--- What you should do ---
Set out exactly, line by line, the stretch of data below that begins at the line containing "DIGITS pin CLK: D0 -> D6" and ends at the line containing "LIGHT2 pin OUT: D1 -> A0", with both ends kept.

--- Data for analysis ---
————

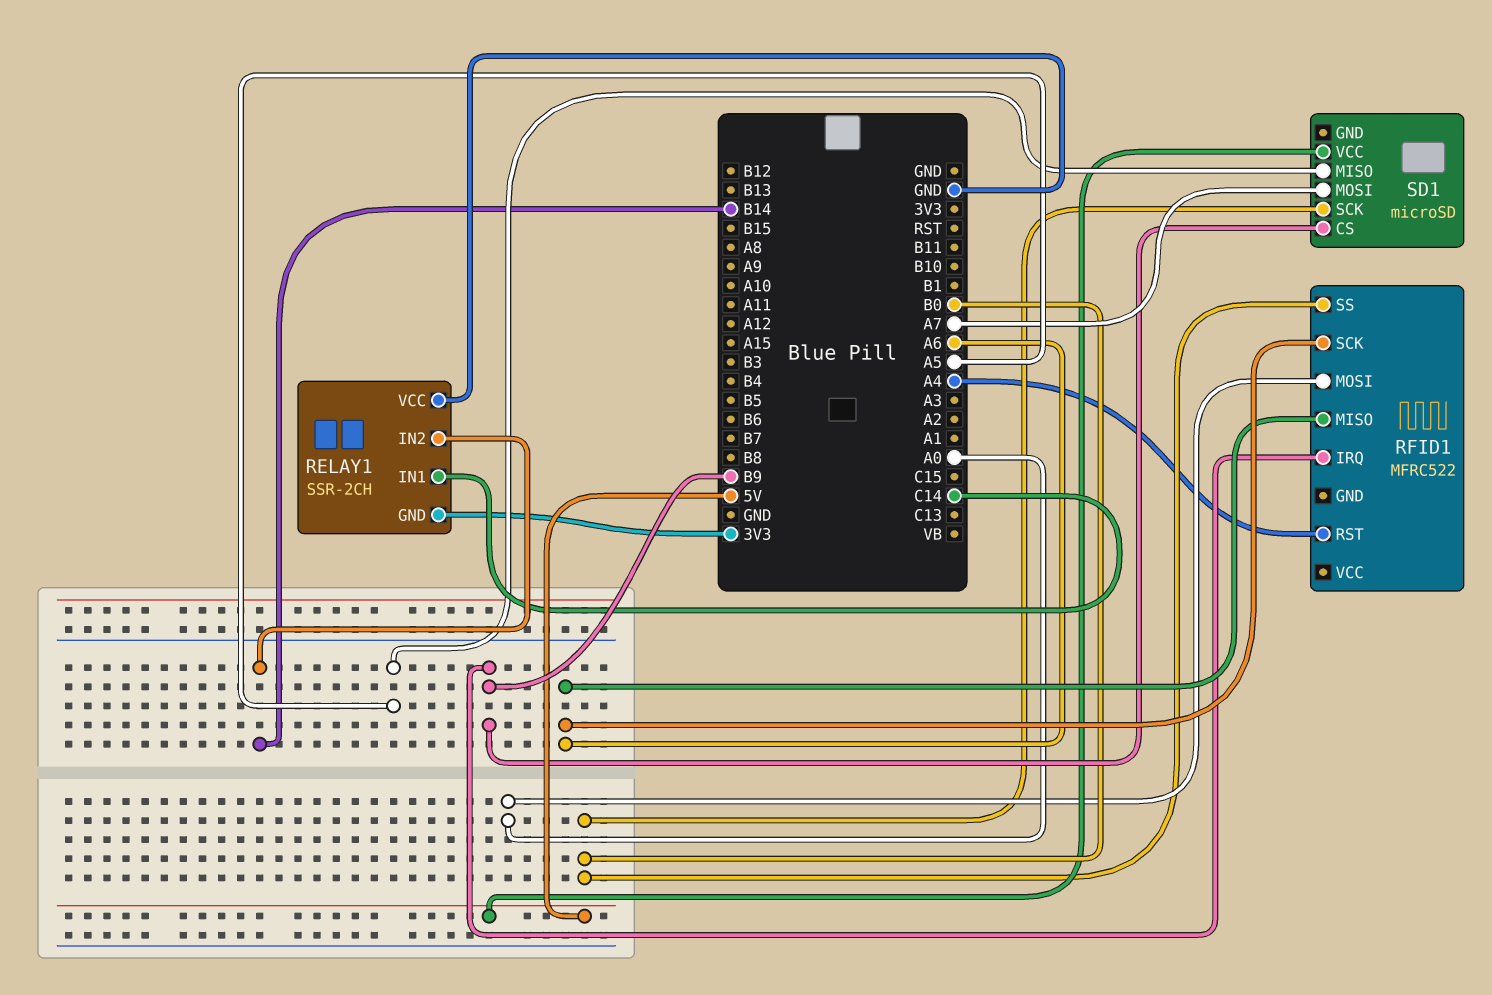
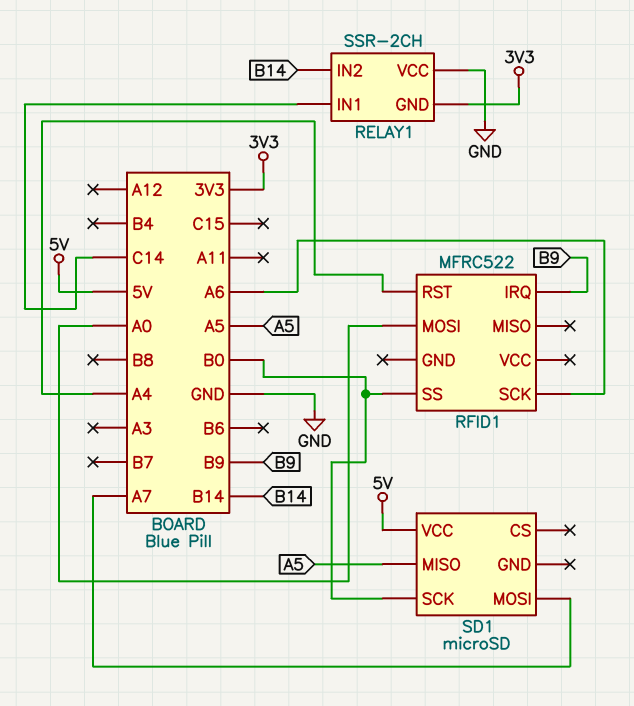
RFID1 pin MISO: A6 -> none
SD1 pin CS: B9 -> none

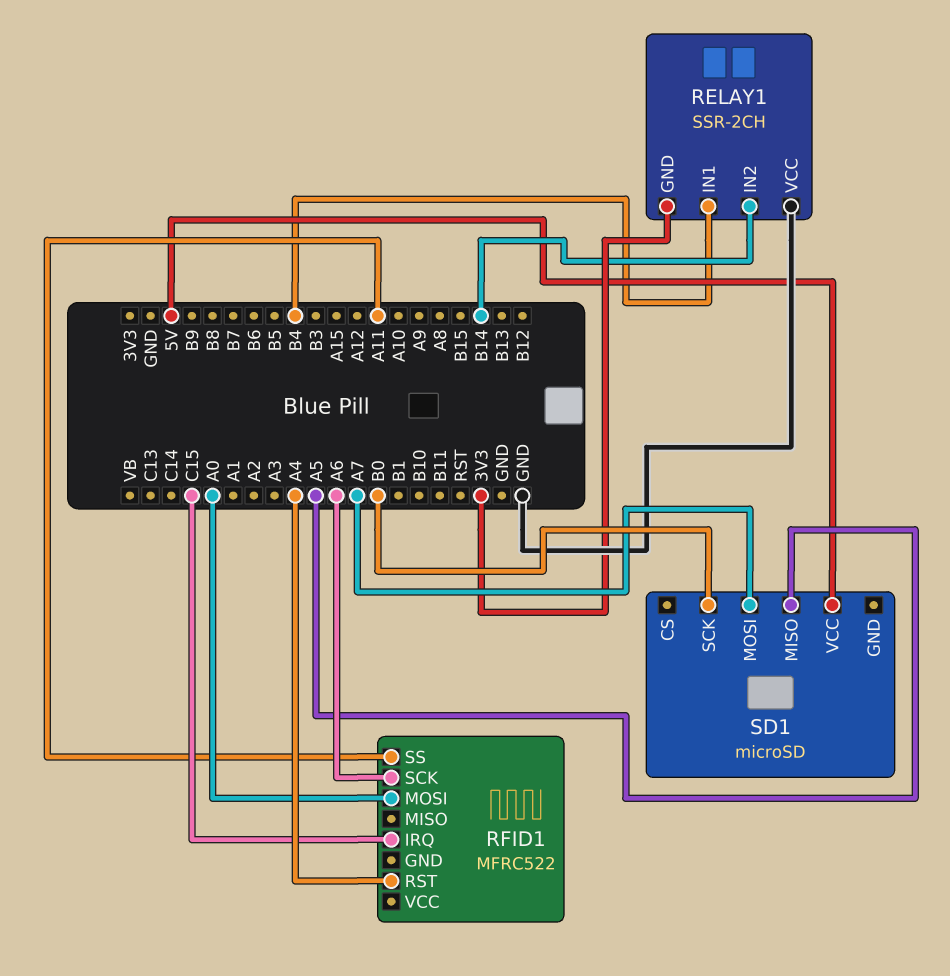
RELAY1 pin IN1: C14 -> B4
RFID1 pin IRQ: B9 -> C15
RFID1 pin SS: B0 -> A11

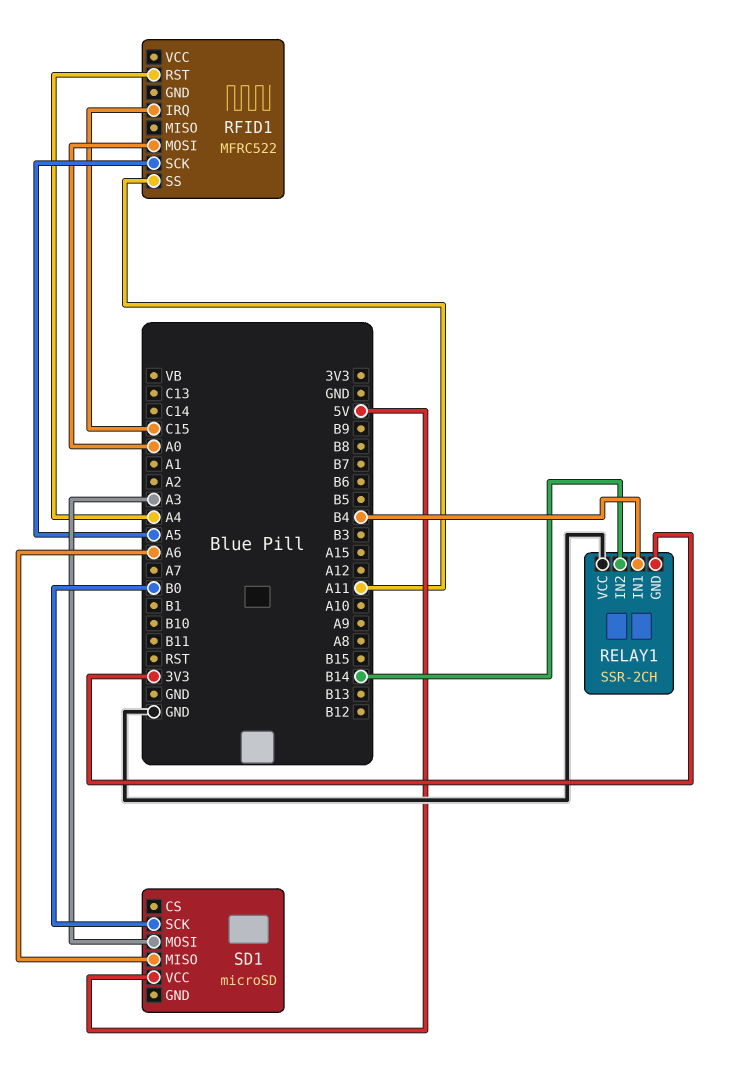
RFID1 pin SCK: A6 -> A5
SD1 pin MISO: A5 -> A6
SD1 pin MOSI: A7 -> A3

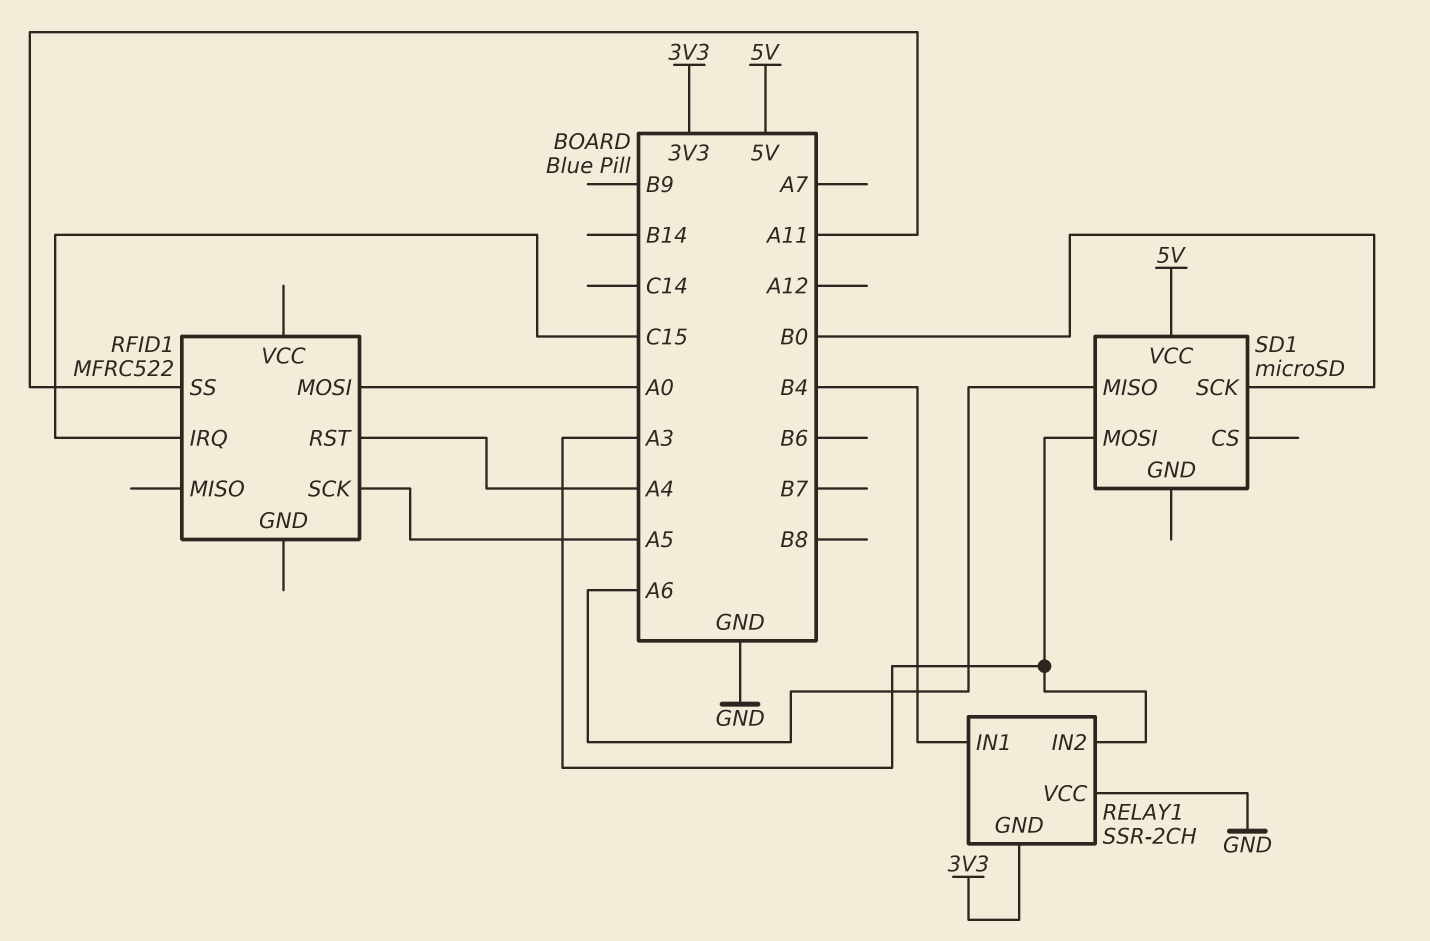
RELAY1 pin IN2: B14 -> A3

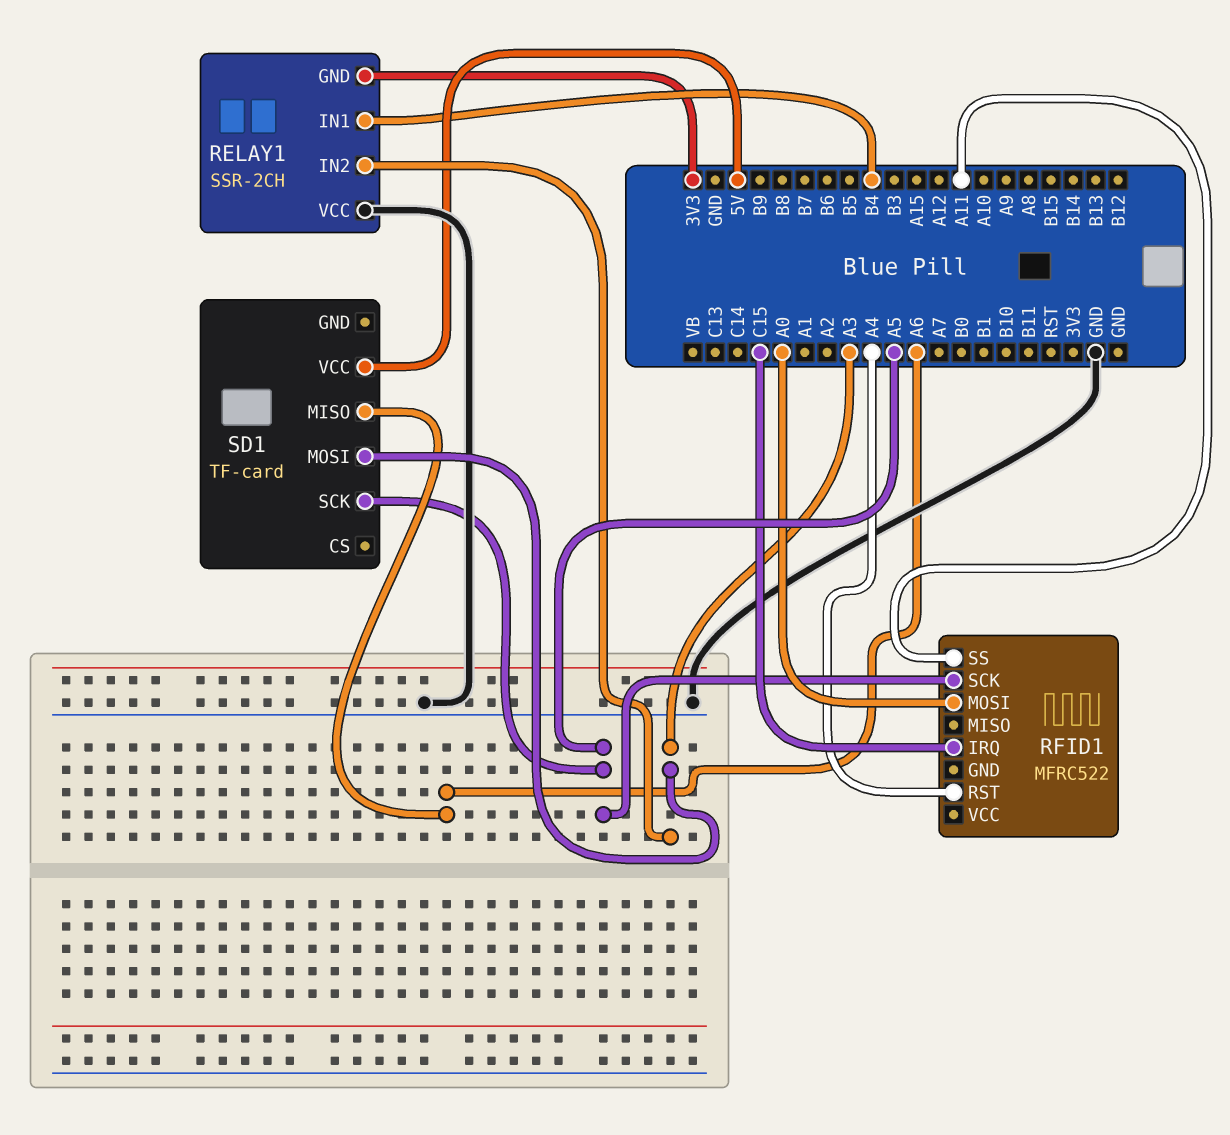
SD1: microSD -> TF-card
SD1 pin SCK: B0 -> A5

————

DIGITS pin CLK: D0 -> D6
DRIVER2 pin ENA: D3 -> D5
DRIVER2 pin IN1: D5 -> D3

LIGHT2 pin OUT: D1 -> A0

————

--- Problem solution ---
DIGITS pin CLK: D0 -> D6
DRIVER2 pin ENA: D3 -> D5
DRIVER2 pin IN1: D5 -> D3

LIGHT2 pin OUT: D1 -> A0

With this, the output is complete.